* [Supplied material]:
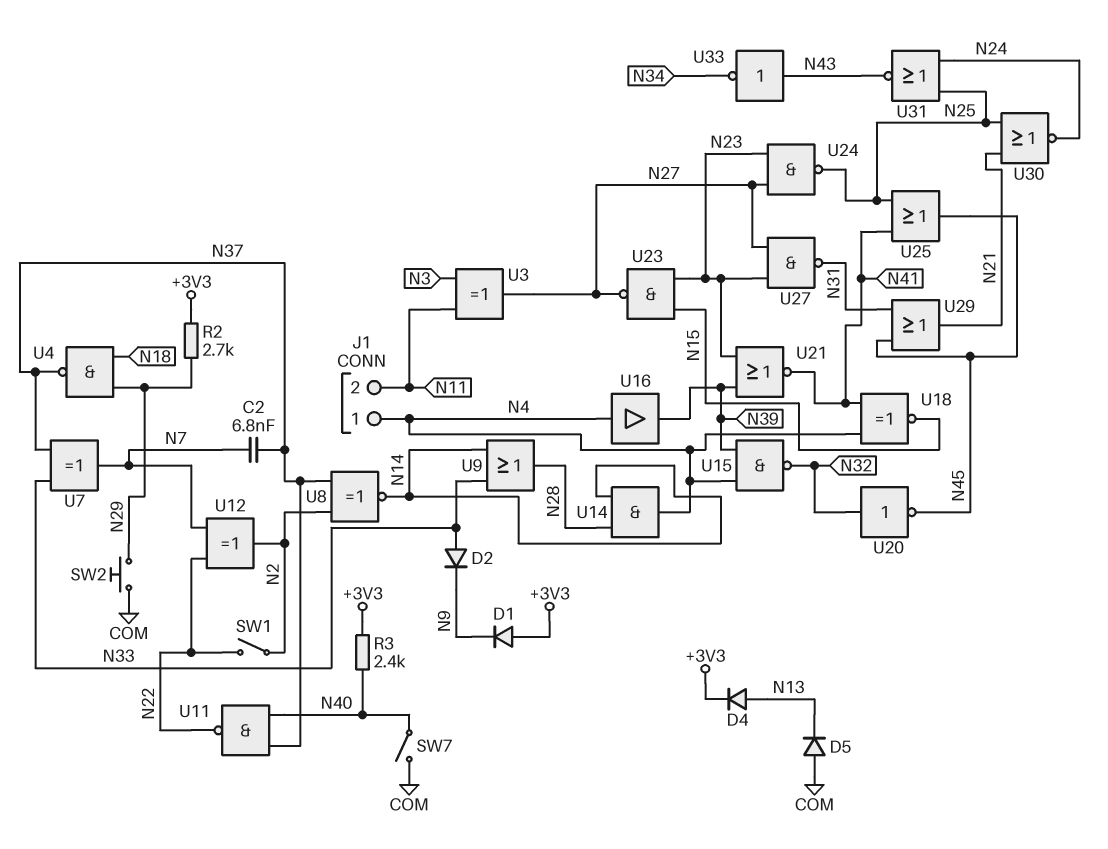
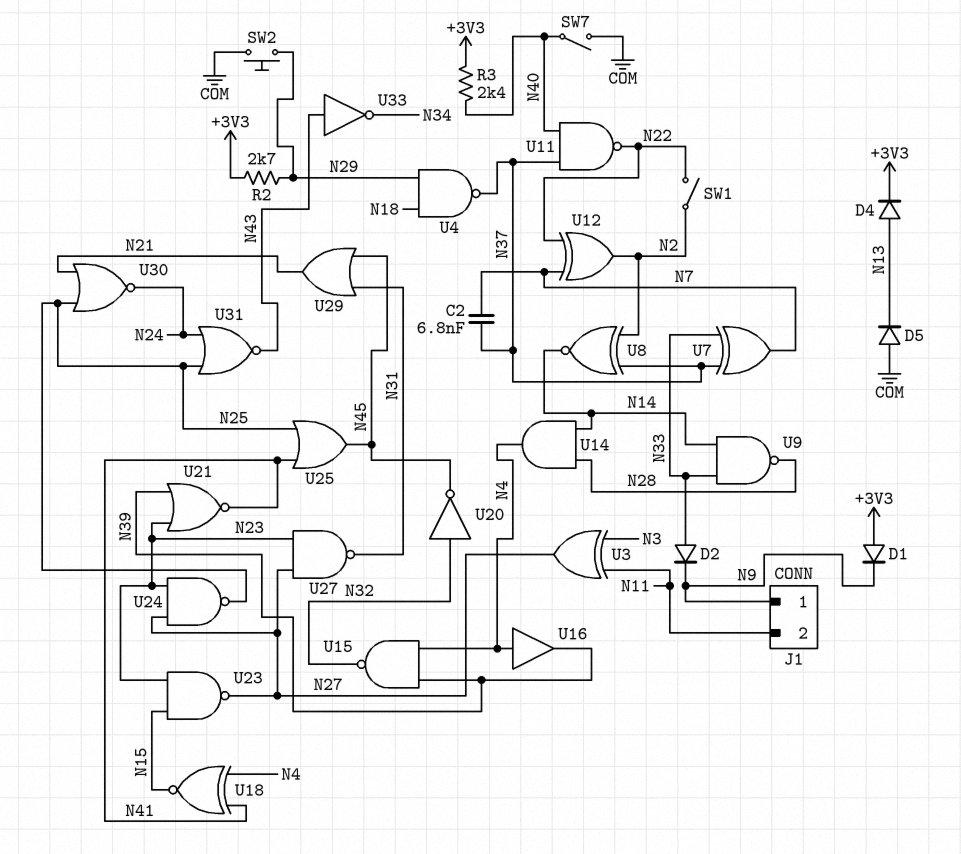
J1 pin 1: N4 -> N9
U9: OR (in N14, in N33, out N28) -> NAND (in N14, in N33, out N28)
==
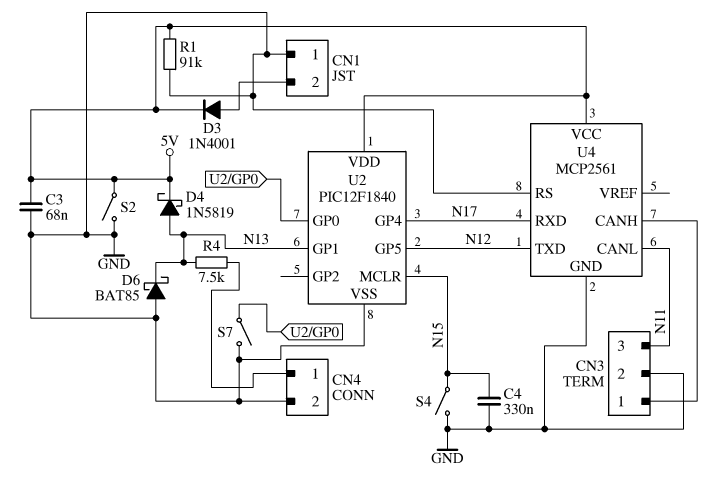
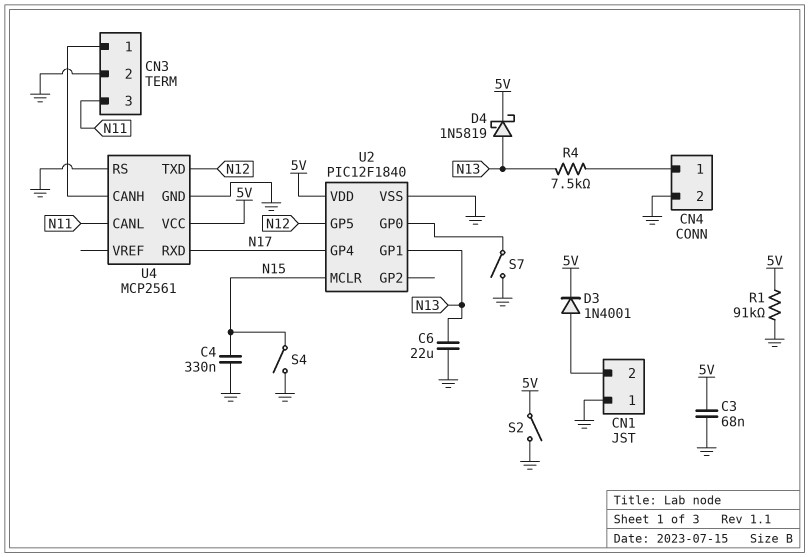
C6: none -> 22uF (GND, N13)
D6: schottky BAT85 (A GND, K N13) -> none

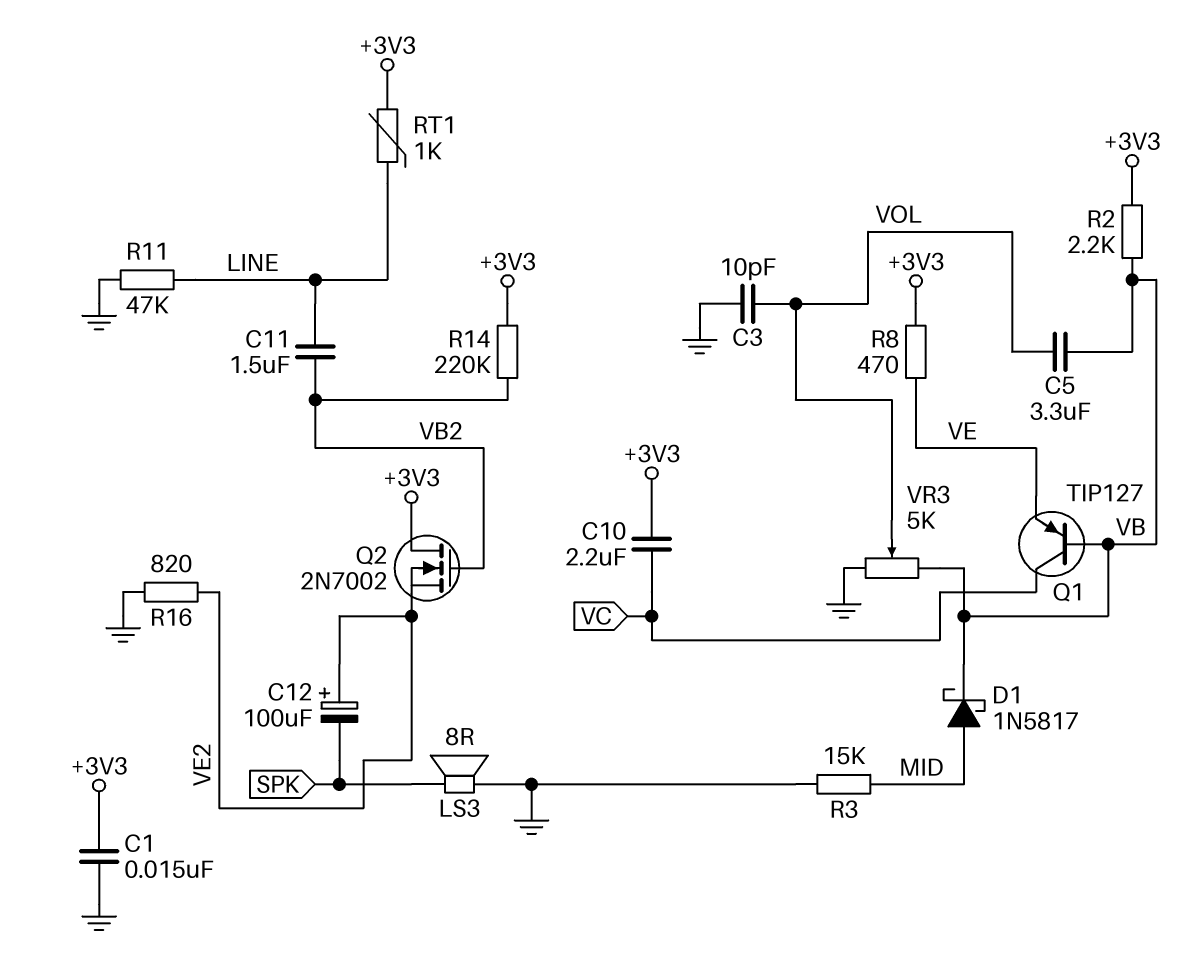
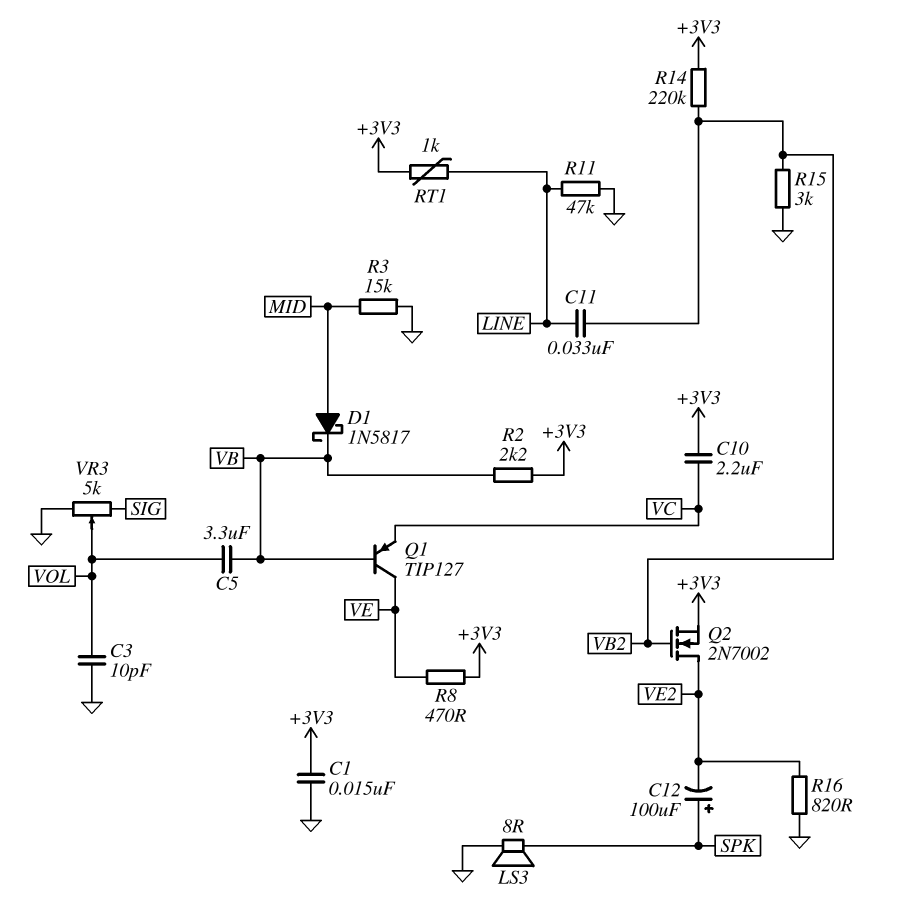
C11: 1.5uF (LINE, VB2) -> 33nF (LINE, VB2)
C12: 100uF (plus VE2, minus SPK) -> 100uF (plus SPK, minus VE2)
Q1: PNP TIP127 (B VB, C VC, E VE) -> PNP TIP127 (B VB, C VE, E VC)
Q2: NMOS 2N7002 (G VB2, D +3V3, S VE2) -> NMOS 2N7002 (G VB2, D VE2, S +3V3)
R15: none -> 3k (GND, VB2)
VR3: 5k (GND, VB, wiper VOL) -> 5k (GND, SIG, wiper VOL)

* [What you have to do]: When a line in the listing has the string "none" in it, return that line.

* [Result of the task]:
C6: none -> 22uF (GND, N13)
D6: schottky BAT85 (A GND, K N13) -> none
R15: none -> 3k (GND, VB2)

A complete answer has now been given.